▸ SOURCE INFORMATION:

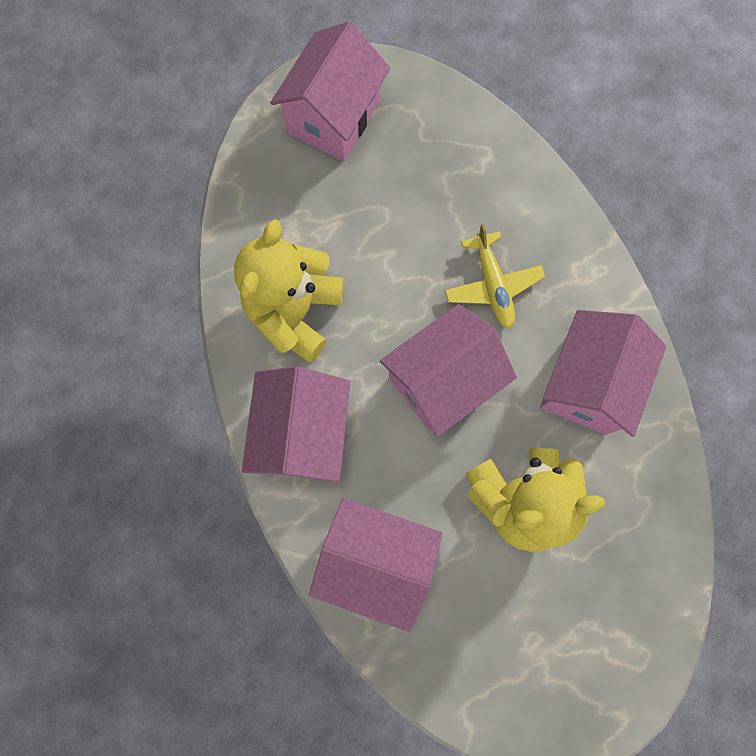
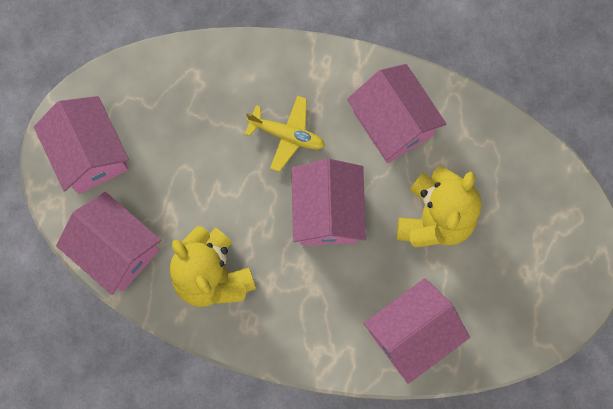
camera: 55 degrees left, 0 degrees up
pink house [242,366,350,482] -> pink house moved to [56,192,161,295]

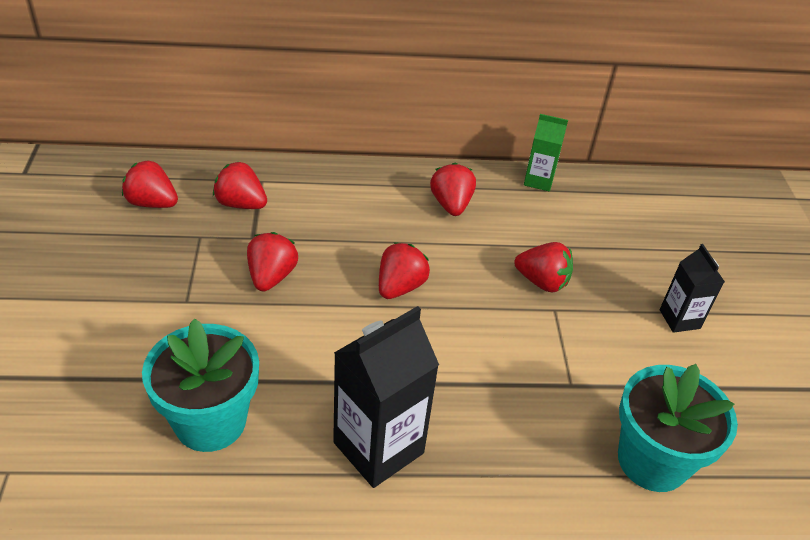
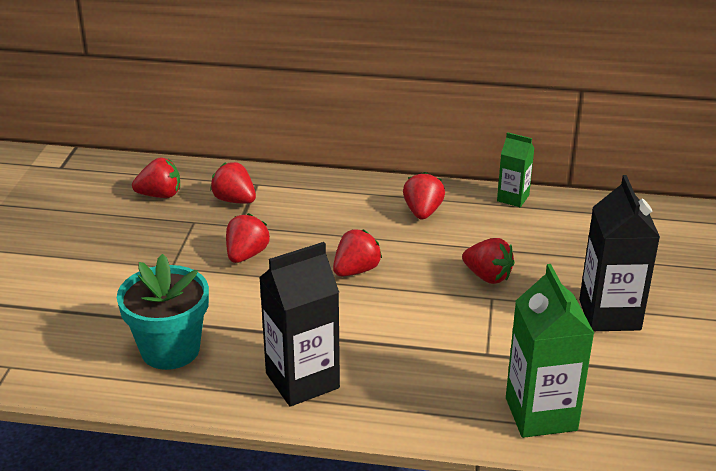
camera: 15 degrees right, 10 degrees down
red strawberry [122,160,178,208] -> red strawberry turned 135 degrees clockwise [132,158,180,198]
turquoise flower pot [618,364,738,492] -> green carton [506,264,594,438]
black carton [660,244,725,333] -> black carton [579,175,660,331], size x1.77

▸ WHAT YOU SHOULD DO: In your copy of the records above, include no pictures and match every line exactly.

▸ RESULT FOR THIS TASK:
camera: 55 degrees left, 0 degrees up
pink house [242,366,350,482] -> pink house moved to [56,192,161,295]

camera: 15 degrees right, 10 degrees down
red strawberry [122,160,178,208] -> red strawberry turned 135 degrees clockwise [132,158,180,198]
turquoise flower pot [618,364,738,492] -> green carton [506,264,594,438]
black carton [660,244,725,333] -> black carton [579,175,660,331], size x1.77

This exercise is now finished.